◆ Work request
Of all the lines in these entries, count those that contain "none" and give only the total.

(Itemized modification records)
=-=-=

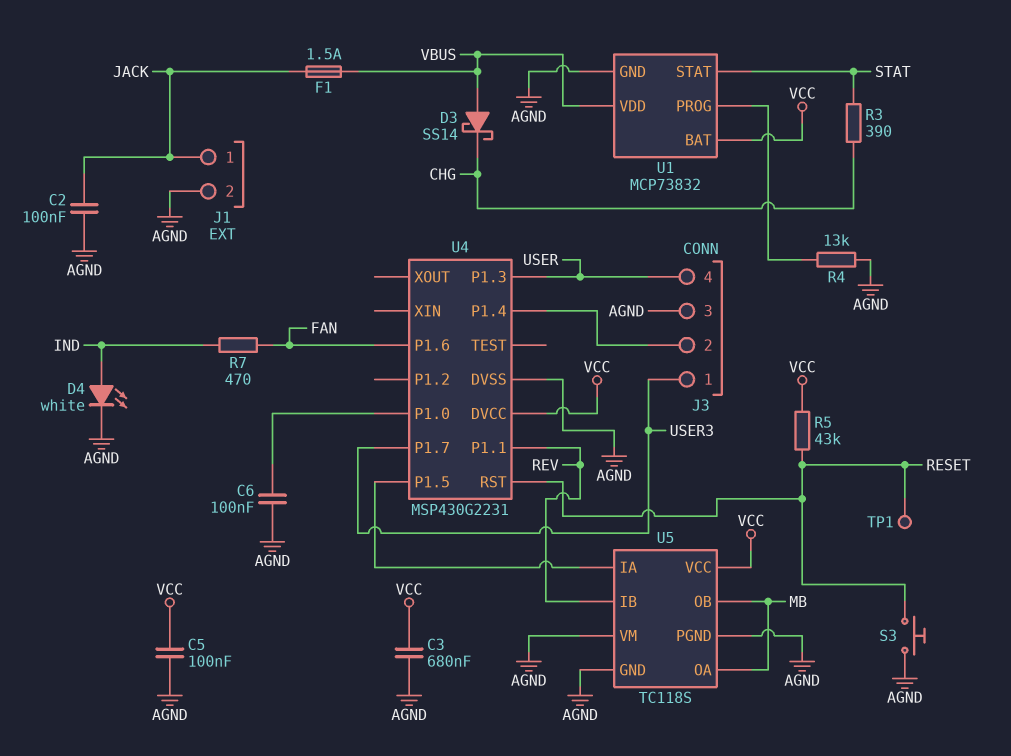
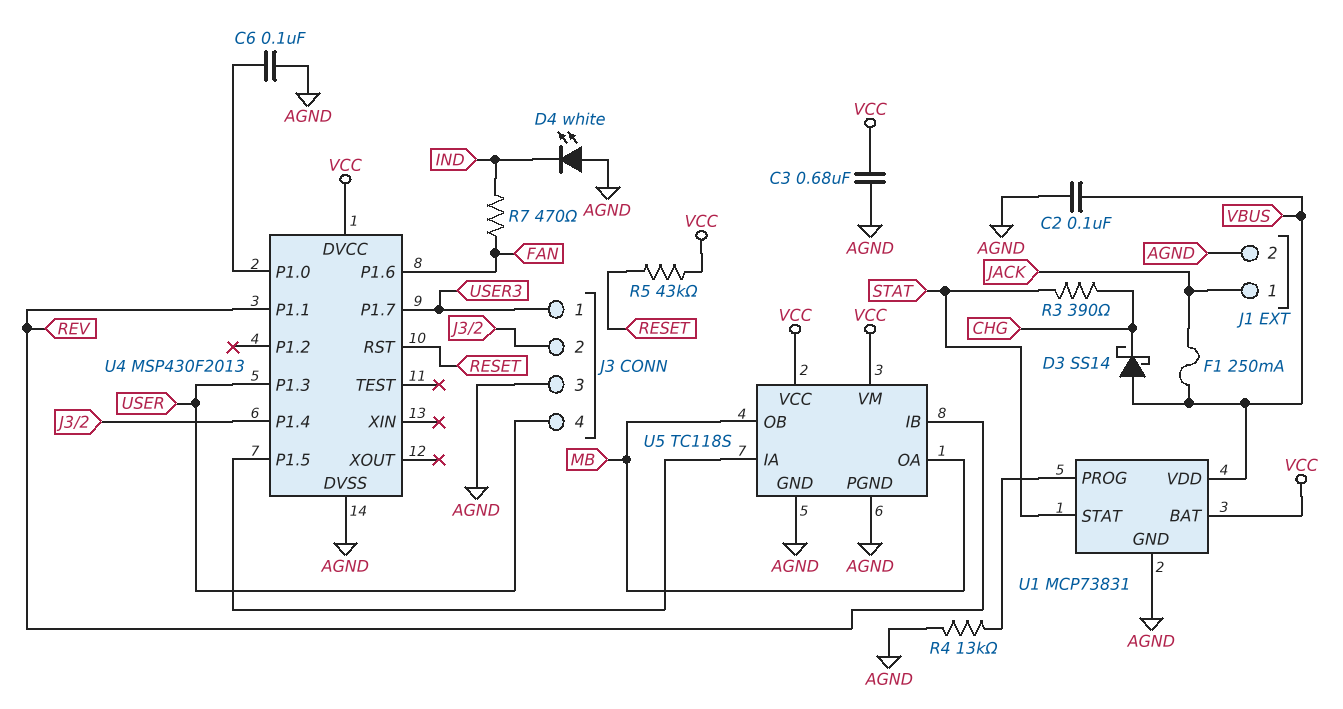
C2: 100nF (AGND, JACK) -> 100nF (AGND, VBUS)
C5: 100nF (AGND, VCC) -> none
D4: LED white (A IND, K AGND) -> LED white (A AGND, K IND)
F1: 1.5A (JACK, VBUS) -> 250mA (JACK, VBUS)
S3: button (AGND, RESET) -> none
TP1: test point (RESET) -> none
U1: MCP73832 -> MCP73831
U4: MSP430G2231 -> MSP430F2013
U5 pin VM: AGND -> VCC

=-=-=

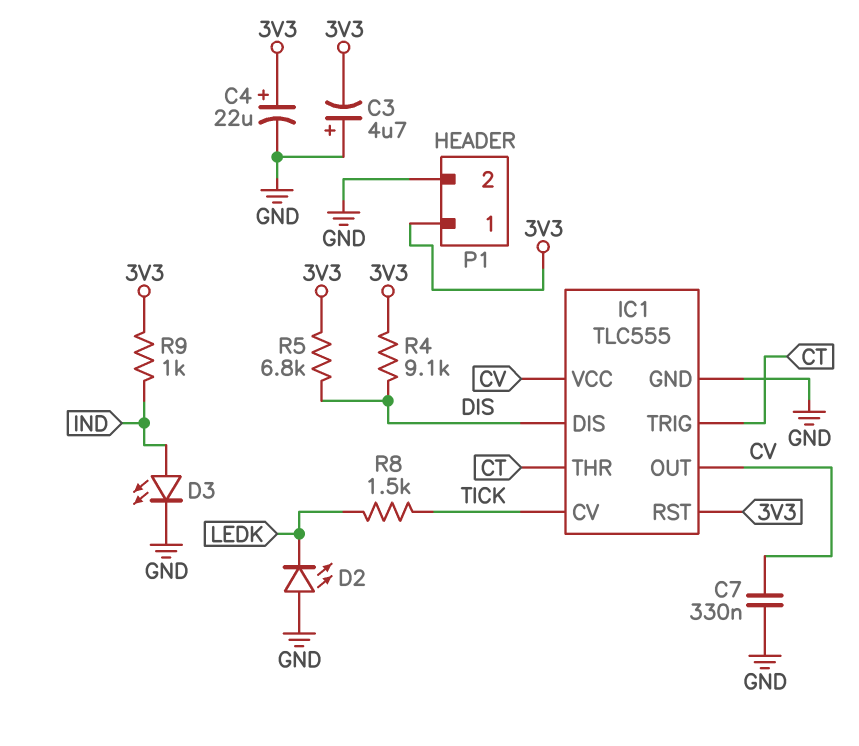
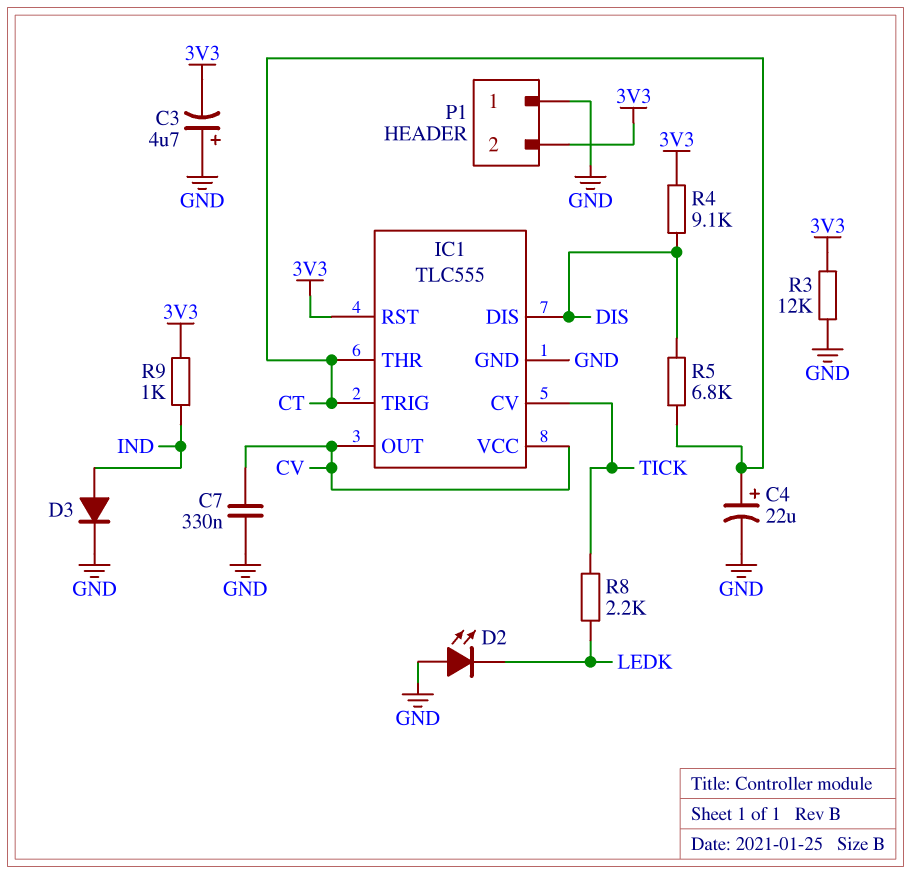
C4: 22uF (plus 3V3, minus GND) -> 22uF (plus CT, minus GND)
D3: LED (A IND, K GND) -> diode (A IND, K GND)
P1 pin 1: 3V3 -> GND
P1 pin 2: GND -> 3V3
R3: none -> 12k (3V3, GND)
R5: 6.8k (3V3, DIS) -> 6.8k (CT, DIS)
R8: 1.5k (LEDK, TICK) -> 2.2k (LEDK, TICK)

=-=-=

◆ Task output
4